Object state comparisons
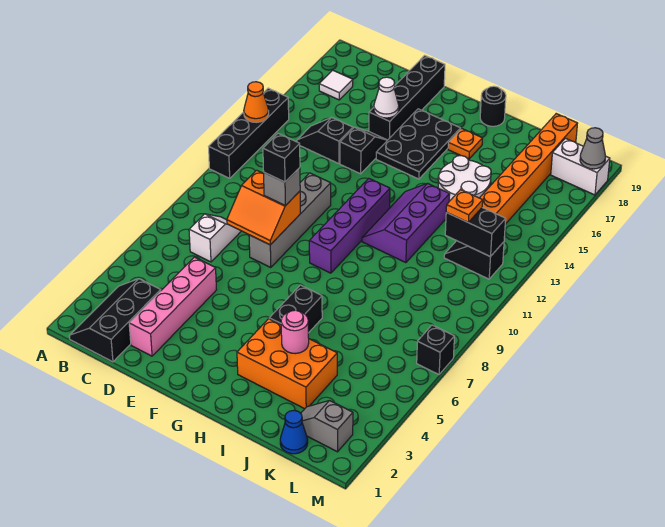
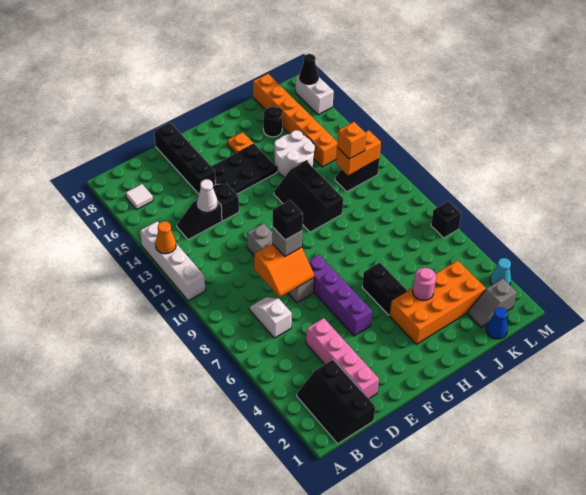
black brick A11:A14 level 1 -> white brick A11:A14 level 1
white cone E16 level 2 -> white cone D14 level 2
black plate F15:G17 level 1 -> black plate F15:H16 level 1
purple brick G9:G12 level 1 -> purple brick F5:F8 level 1
orange brick H3:J4 level 1 -> orange brick H3:K4 level 1
purple slope H11:I13 level 1 top I -> black slope H11:I13 level 1 top I
black round brick H19 level 1 -> black round brick J17 level 1
black brick K12:L12 level 2 -> orange brick K12:L12 level 2
orange plate K12 level 3 -> orange brick K12 level 3
white brick L18:M18 level 1 -> white brick M17:M18 level 1
none -> cyan cone M3 level 1
grey cone M18 level 2 -> black cone M18 level 2

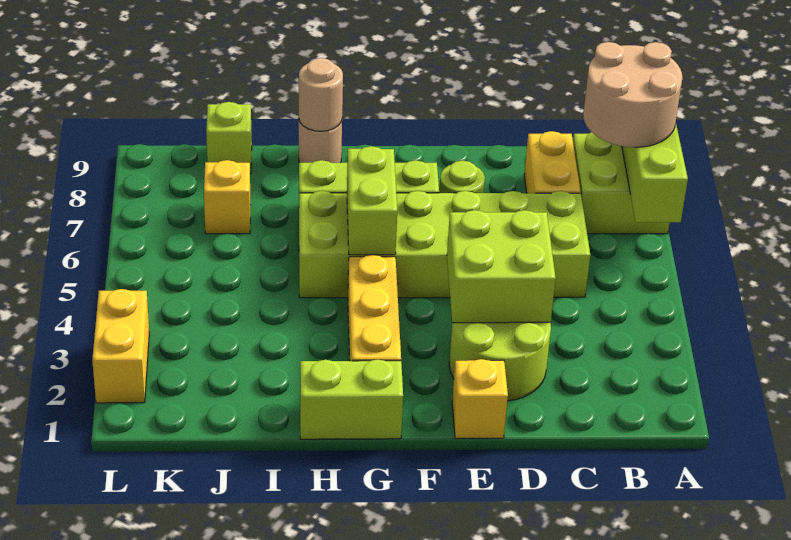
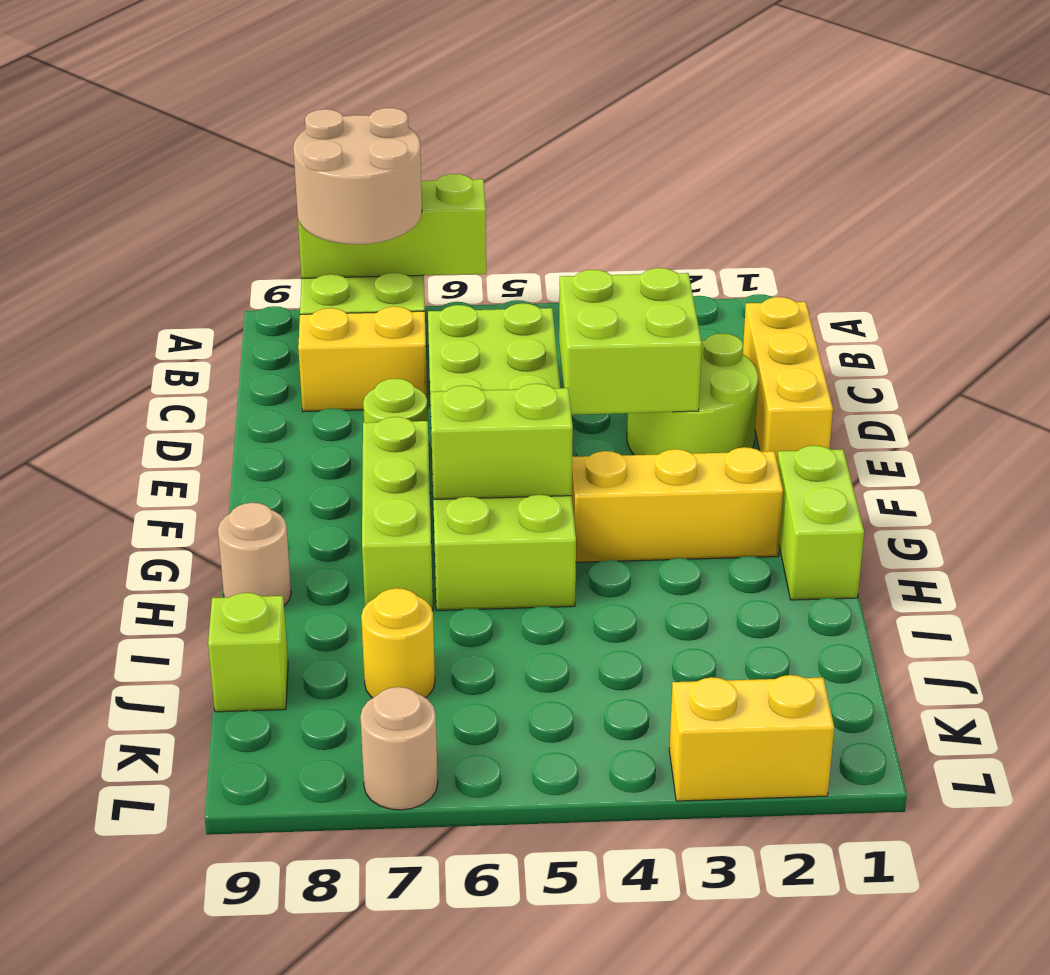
yellow brick E1 level 1 -> yellow brick C1:E1 level 1
tan round brick H9 level 2 -> tan round brick L7 level 1
yellow brick J7 level 1 -> yellow round brick J7 level 1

** Assigned task **
Write out each line above containing "cone".

** Result **
white cone E16 level 2 -> white cone D14 level 2
none -> cyan cone M3 level 1
grey cone M18 level 2 -> black cone M18 level 2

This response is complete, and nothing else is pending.